Task input |
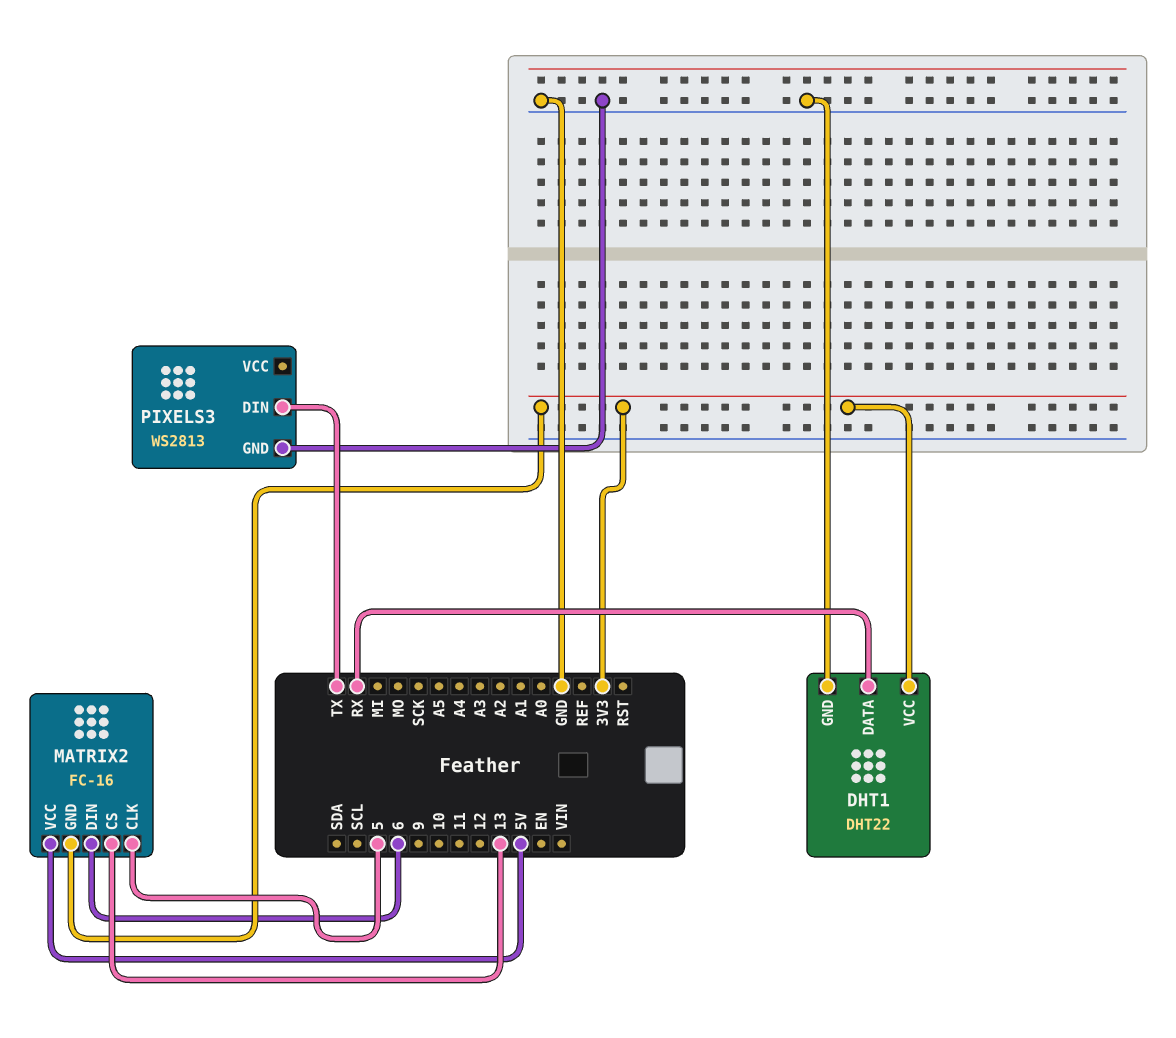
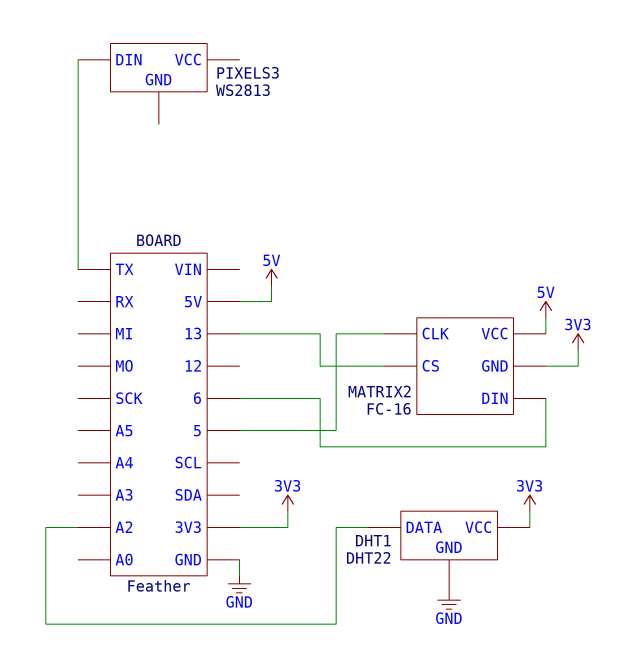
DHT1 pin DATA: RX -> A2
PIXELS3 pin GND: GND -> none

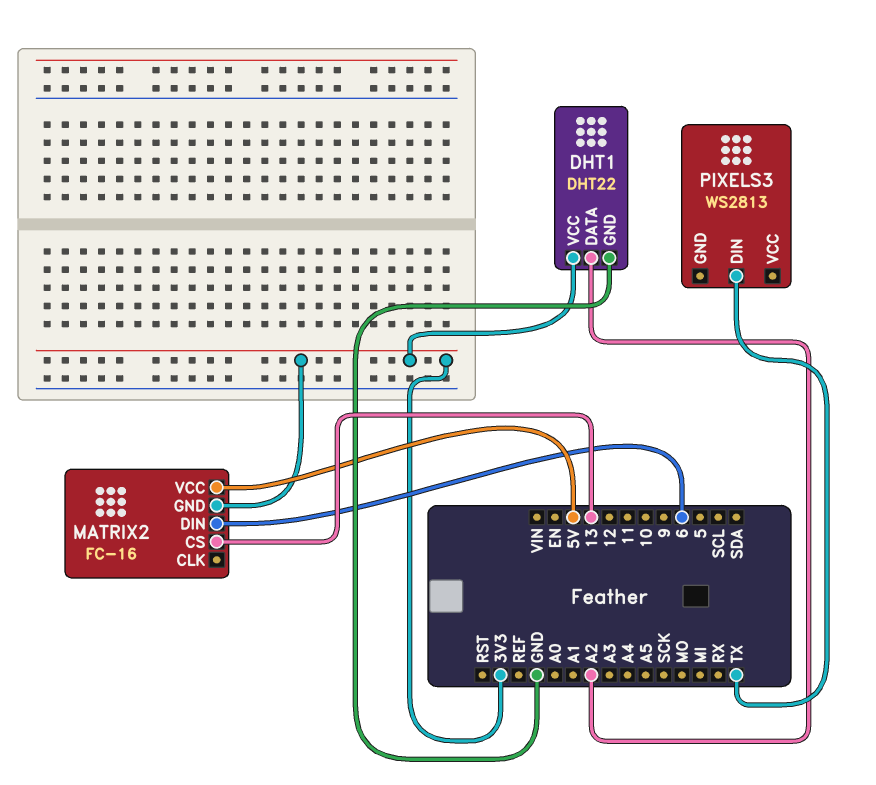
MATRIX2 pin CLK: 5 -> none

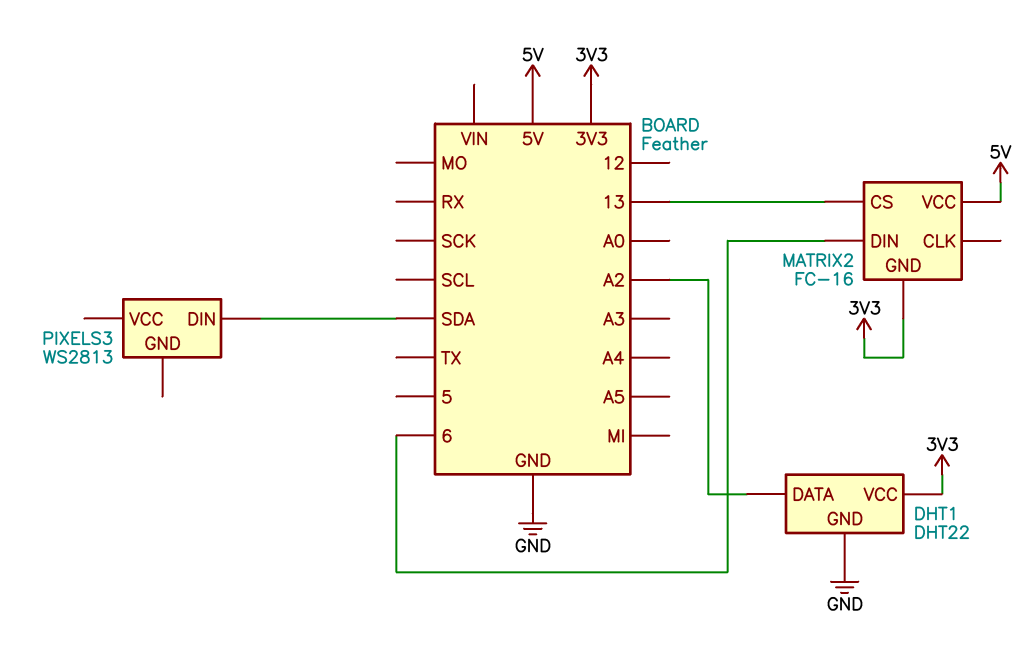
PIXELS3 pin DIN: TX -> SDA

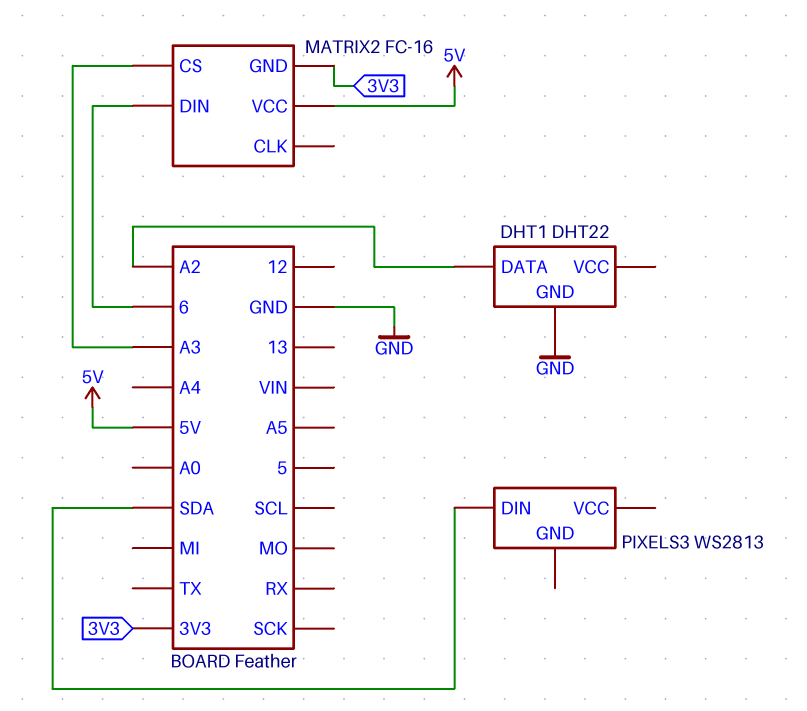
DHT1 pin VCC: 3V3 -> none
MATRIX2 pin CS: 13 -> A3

Work request |
Looking at the records above, count the lines where the word "none" appears. State only the number.

Solution to the problem |
3